**What is required**
Set down exactly the lines in the records below that run from the line with "moved | purple_satutox" to the line with "recoloured | green_gokibanuk", inclusive, and nothing more.

..............................

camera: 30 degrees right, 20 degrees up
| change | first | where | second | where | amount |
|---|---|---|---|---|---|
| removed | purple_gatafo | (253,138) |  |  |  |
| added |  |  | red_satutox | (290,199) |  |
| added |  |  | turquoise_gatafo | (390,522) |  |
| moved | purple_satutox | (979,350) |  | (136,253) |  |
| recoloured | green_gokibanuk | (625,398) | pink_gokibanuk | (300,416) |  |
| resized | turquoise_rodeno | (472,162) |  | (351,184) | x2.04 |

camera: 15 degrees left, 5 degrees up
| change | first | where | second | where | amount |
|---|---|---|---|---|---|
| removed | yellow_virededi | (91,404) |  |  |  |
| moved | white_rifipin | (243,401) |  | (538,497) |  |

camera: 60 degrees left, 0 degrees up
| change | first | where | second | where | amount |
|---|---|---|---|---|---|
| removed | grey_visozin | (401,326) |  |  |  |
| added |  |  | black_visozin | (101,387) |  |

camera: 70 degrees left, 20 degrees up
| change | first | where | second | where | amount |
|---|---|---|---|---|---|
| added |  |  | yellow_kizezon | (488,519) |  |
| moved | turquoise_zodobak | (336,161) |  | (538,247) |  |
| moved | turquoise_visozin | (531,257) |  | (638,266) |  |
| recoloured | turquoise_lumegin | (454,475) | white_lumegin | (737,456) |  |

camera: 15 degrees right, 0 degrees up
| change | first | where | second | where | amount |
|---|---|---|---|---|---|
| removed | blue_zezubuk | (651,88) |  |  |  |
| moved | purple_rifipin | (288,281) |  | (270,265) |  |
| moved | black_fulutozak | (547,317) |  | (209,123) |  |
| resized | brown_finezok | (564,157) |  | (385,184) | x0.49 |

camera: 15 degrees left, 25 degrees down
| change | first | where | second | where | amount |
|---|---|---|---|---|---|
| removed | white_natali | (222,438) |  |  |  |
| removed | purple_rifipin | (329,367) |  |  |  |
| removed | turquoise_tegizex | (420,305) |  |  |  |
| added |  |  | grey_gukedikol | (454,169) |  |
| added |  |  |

..............................

**Solution**
| moved | purple_satutox | (979,350) |  | (136,253) |  |
| recoloured | green_gokibanuk | (625,398) | pink_gokibanuk | (300,416) |  |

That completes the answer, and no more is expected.